## EXERCISE OBJECTIVE
Note each line in the data below that holds "none", and copy it.

## SUPPLIED DATA
******

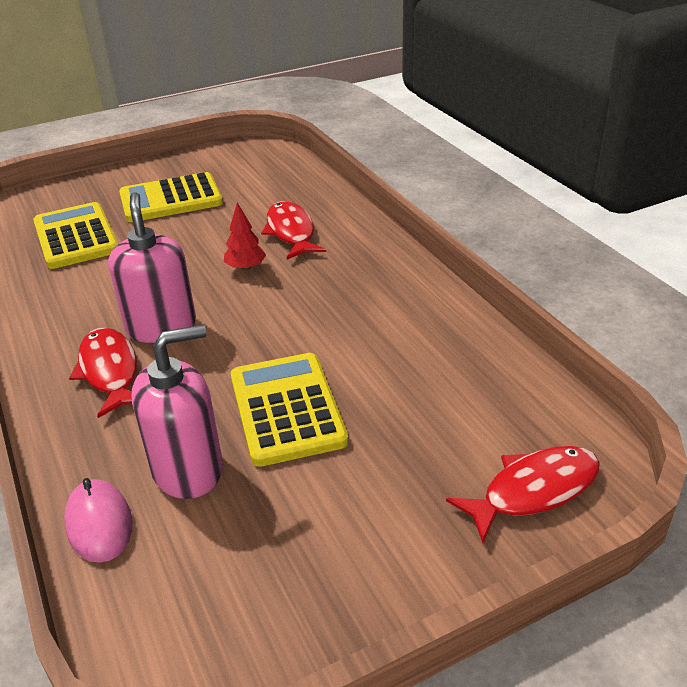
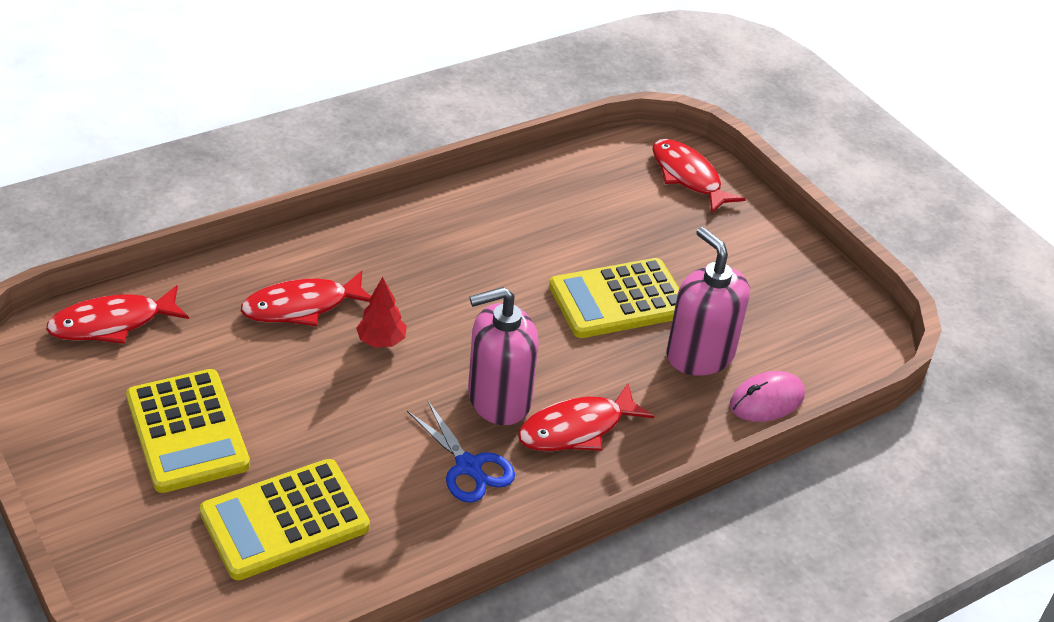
camera: 100 degrees left, 5 degrees up
(90, 311) = (468, 466): none -> blue scissors
(280, 168) = (112, 323): none -> red fish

******

## OUTPUT BELOW
(90, 311) = (468, 466): none -> blue scissors
(280, 168) = (112, 323): none -> red fish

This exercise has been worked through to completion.